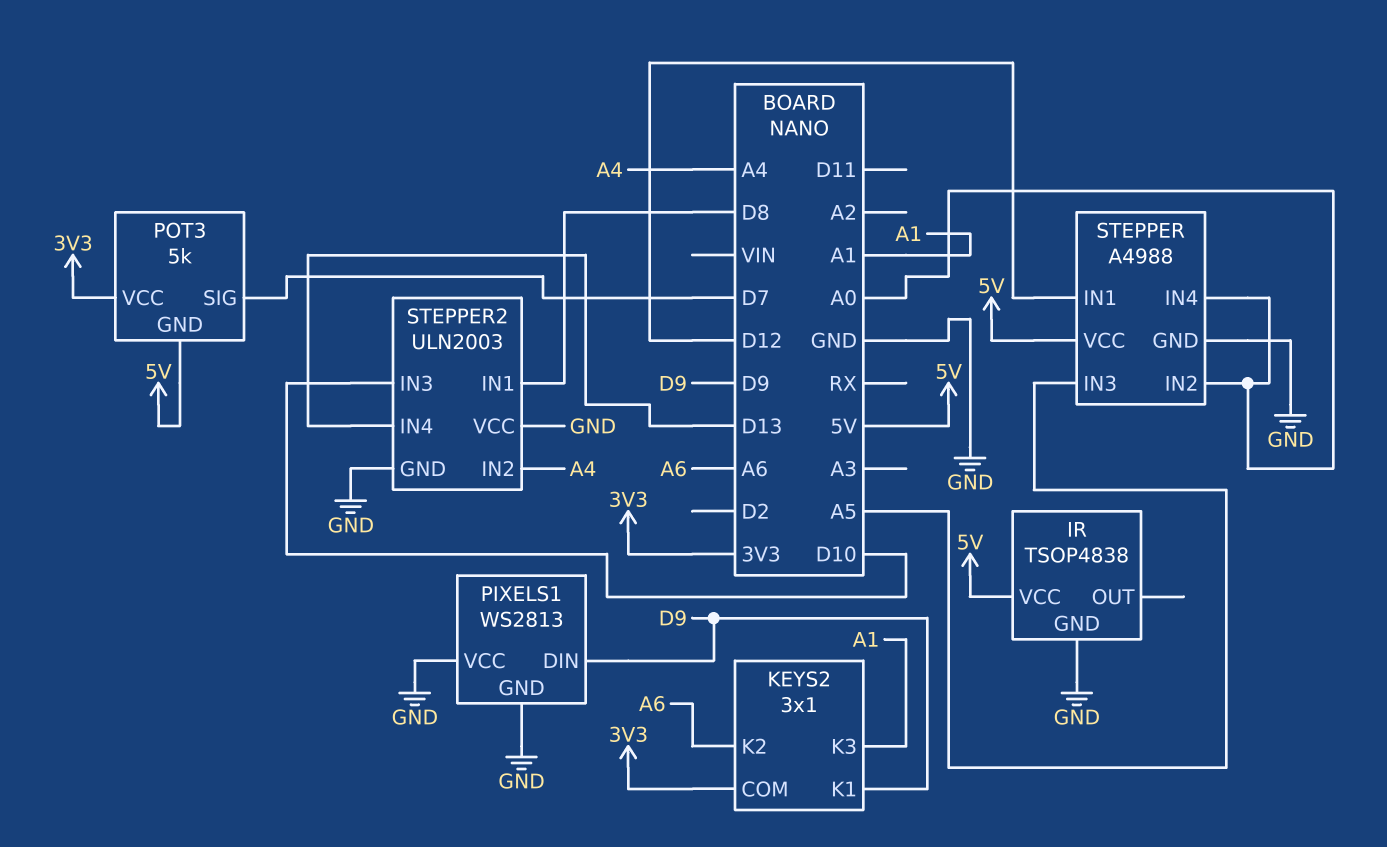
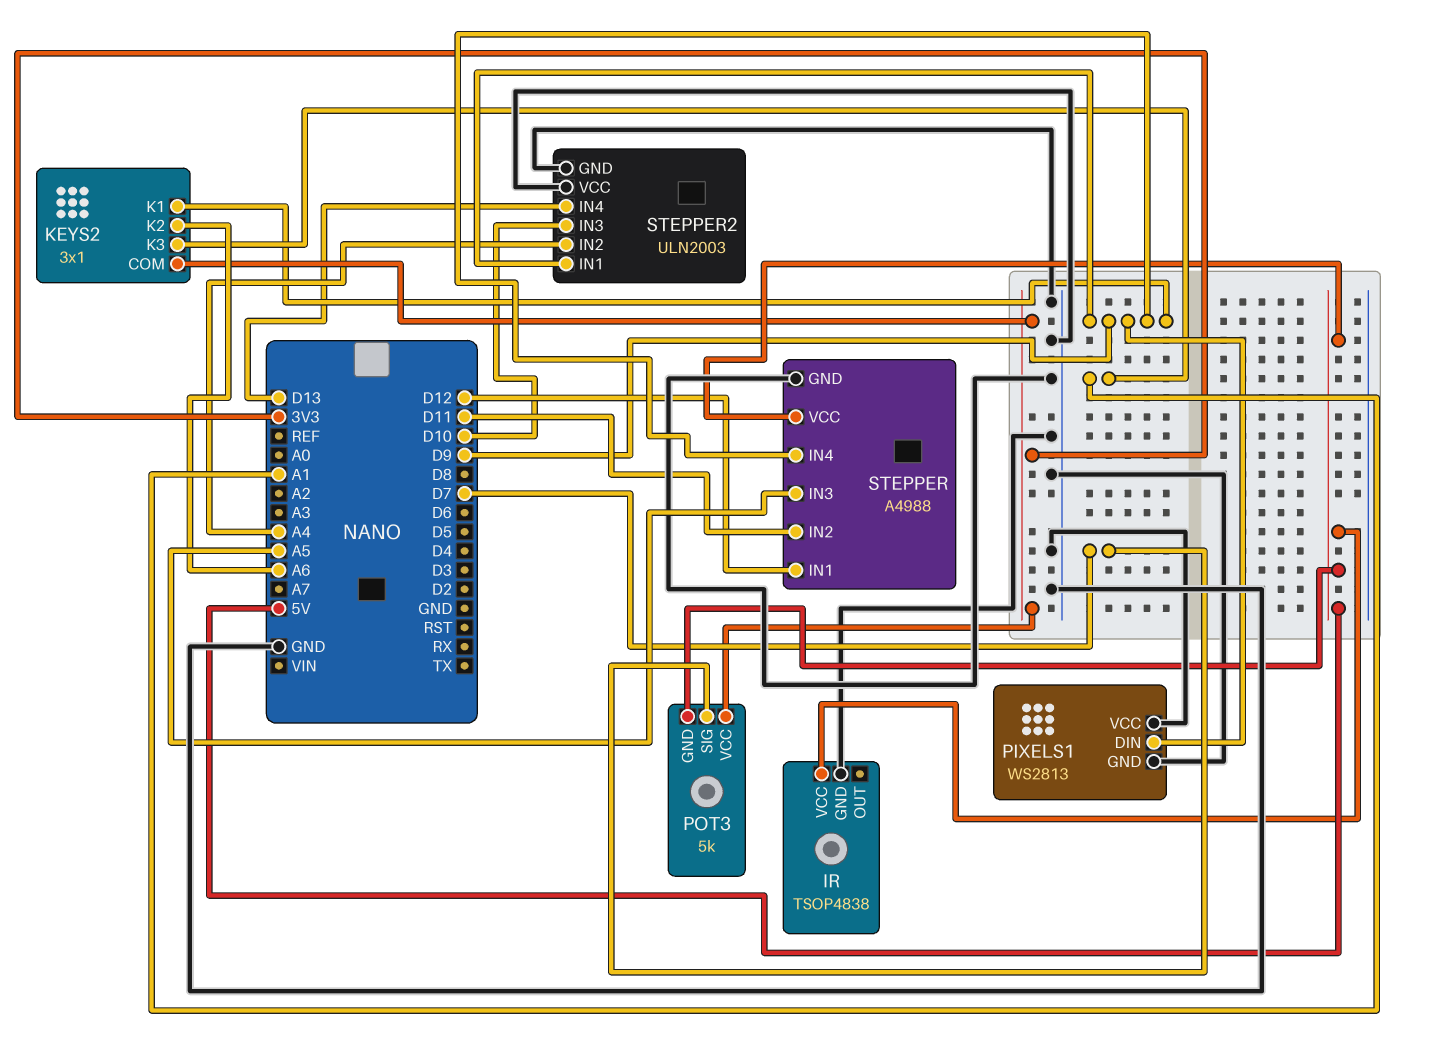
STEPPER pin IN2: A0 -> D11
STEPPER pin IN4: A0 -> D9
STEPPER2 pin IN1: D8 -> D9

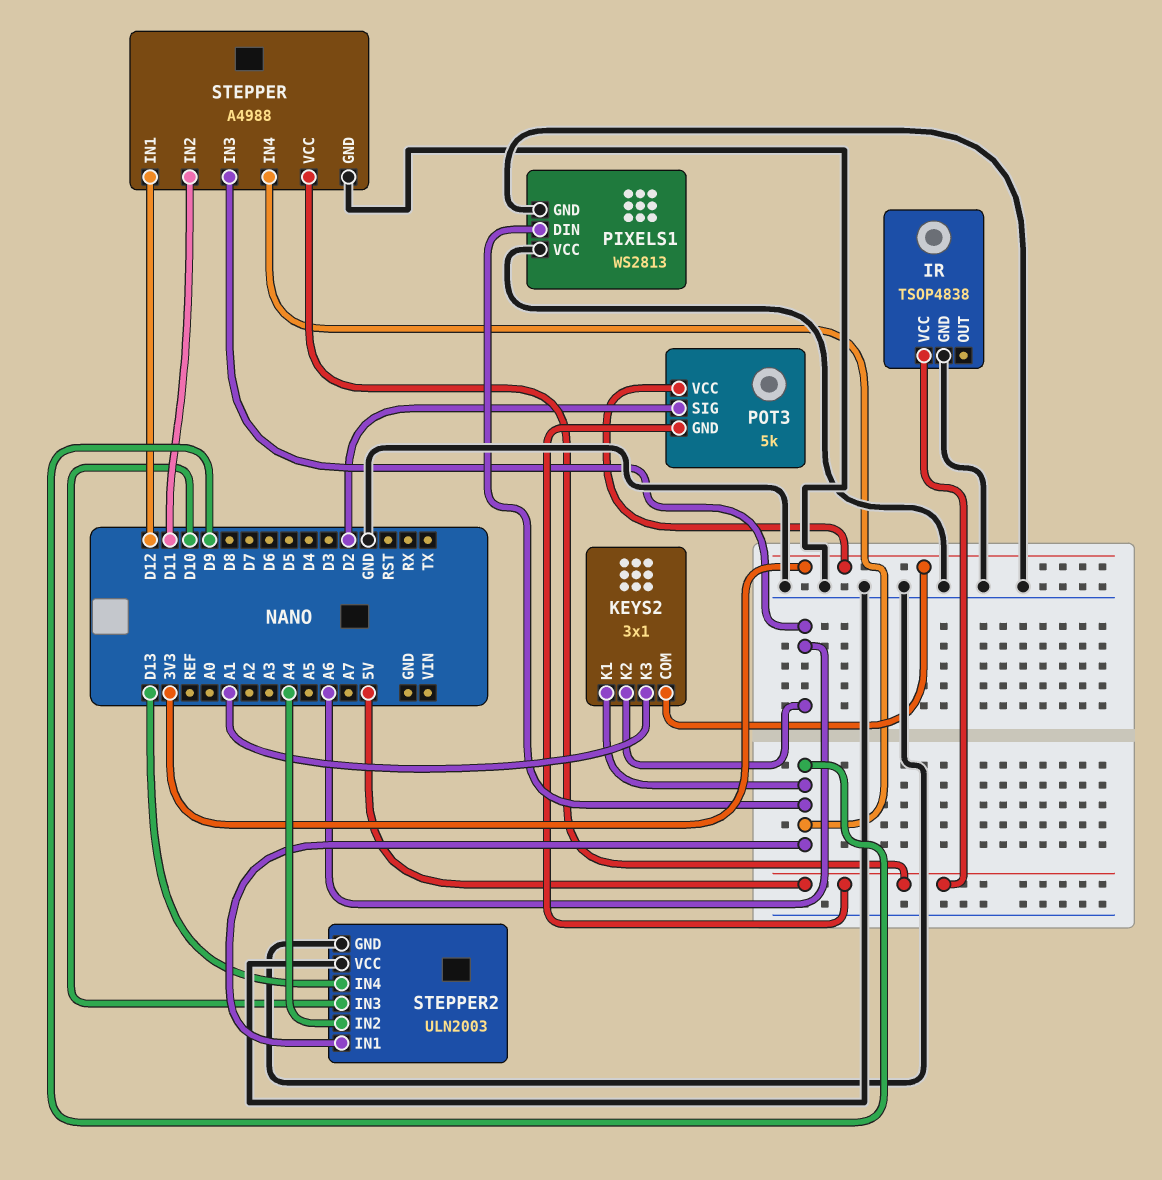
POT3 pin SIG: D7 -> D2
STEPPER pin IN3: A5 -> A6

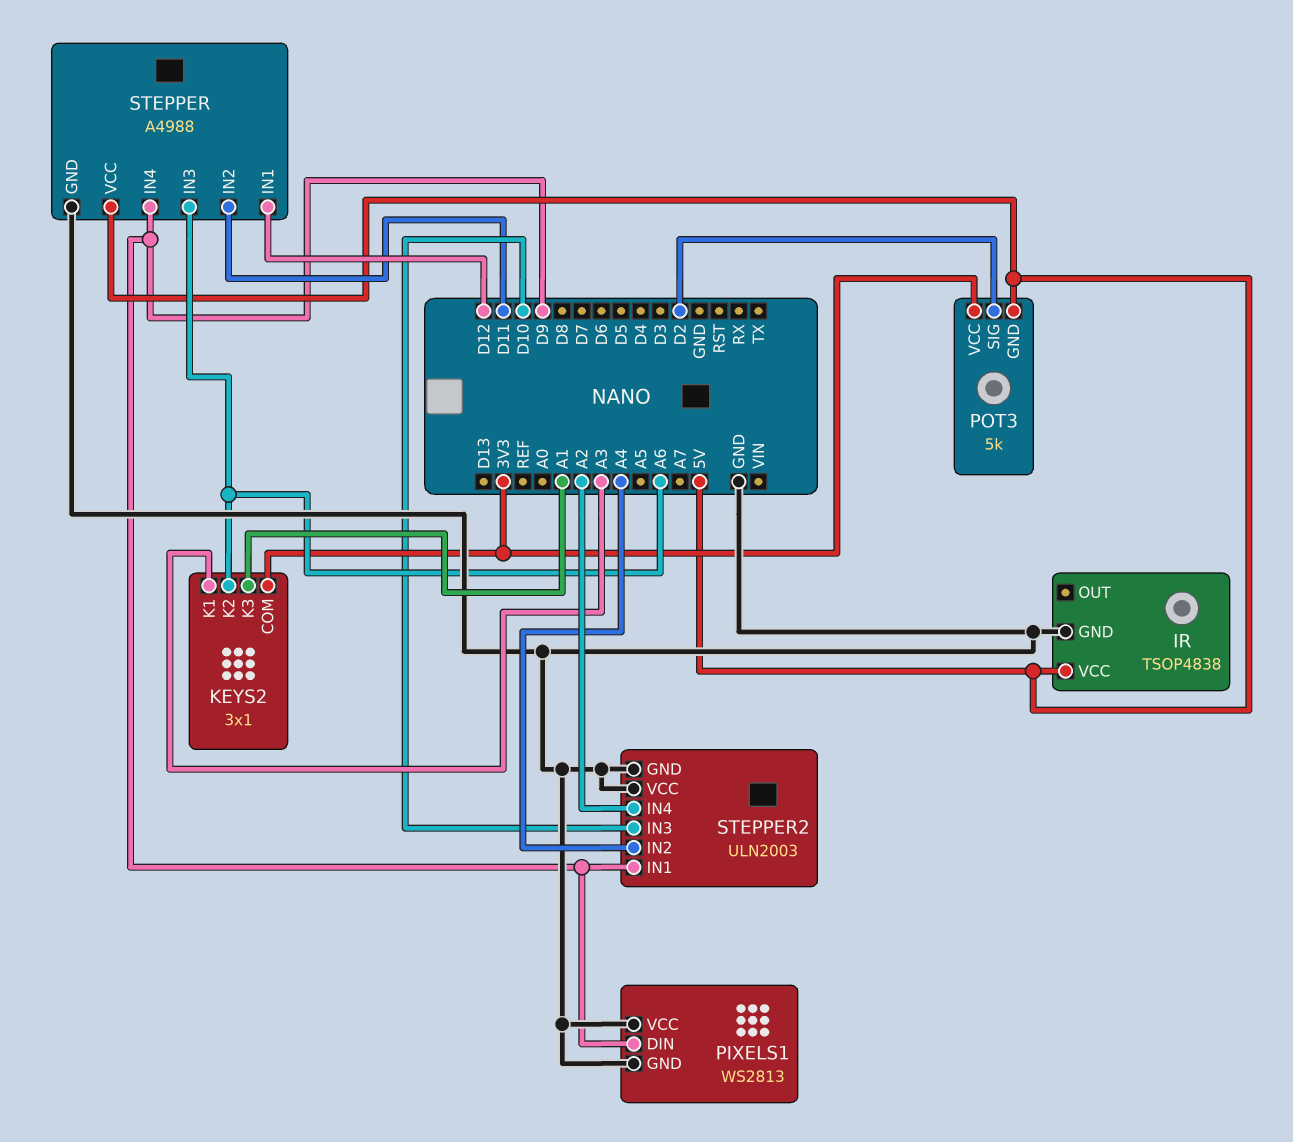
KEYS2 pin K1: D9 -> A3
STEPPER2 pin IN4: D13 -> A2

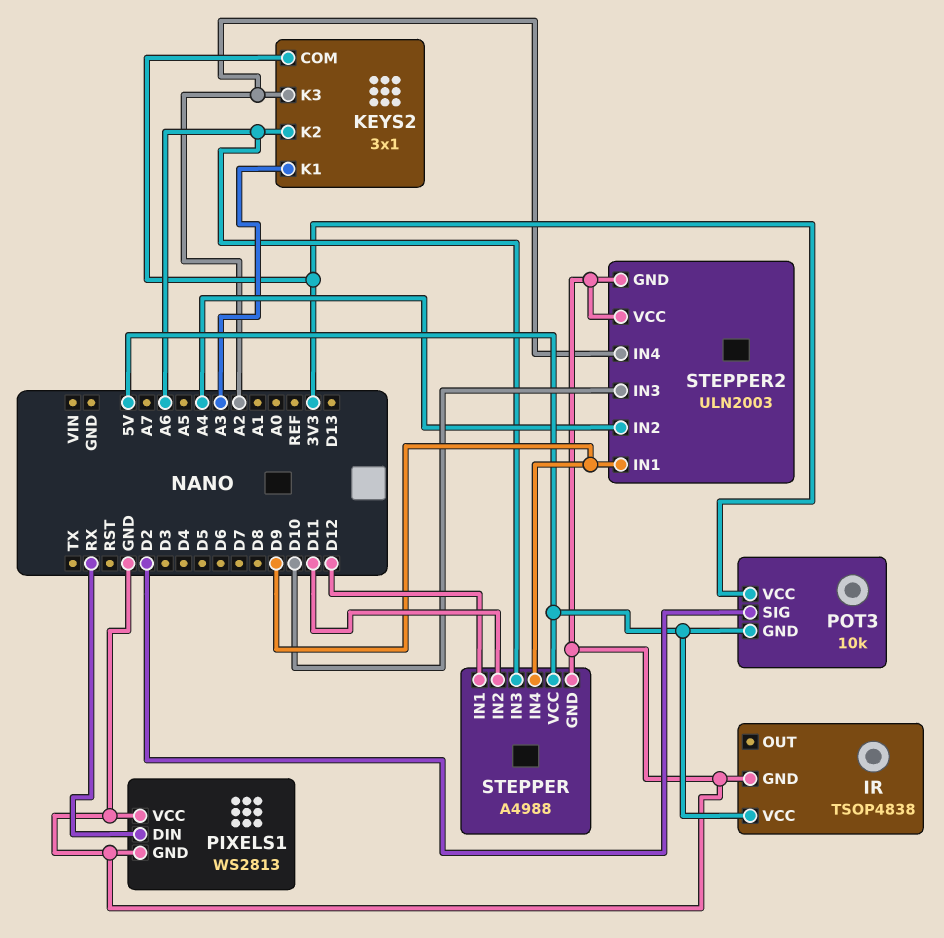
KEYS2 pin K3: A1 -> A2
PIXELS1 pin DIN: D9 -> RX
POT3: 5k -> 10k

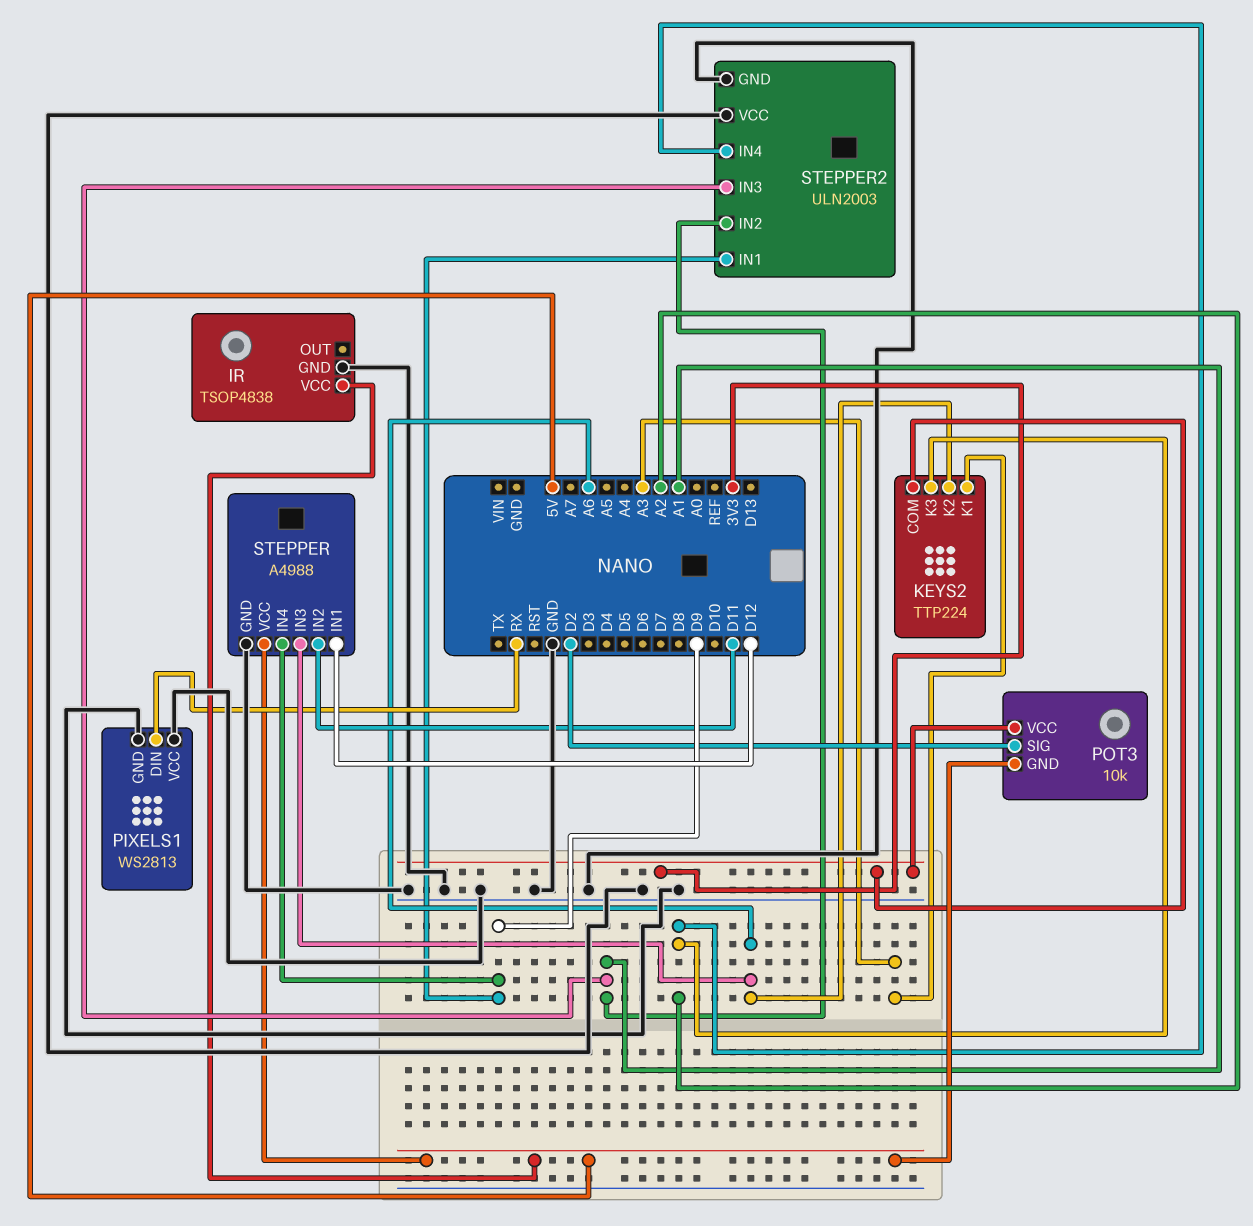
KEYS2: 3x1 -> TTP224
STEPPER2 pin IN2: A4 -> A1
STEPPER2 pin IN3: D10 -> A1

● ● ● ● ● ● ●

**YOUR OBJECTIVE:**
Before writing out the material above, please remove its pictures; everything else stays exact.

**RESPONSE TO THIS EXERCISE:**
STEPPER pin IN2: A0 -> D11
STEPPER pin IN4: A0 -> D9
STEPPER2 pin IN1: D8 -> D9

POT3 pin SIG: D7 -> D2
STEPPER pin IN3: A5 -> A6

KEYS2 pin K1: D9 -> A3
STEPPER2 pin IN4: D13 -> A2

KEYS2 pin K3: A1 -> A2
PIXELS1 pin DIN: D9 -> RX
POT3: 5k -> 10k

KEYS2: 3x1 -> TTP224
STEPPER2 pin IN2: A4 -> A1
STEPPER2 pin IN3: D10 -> A1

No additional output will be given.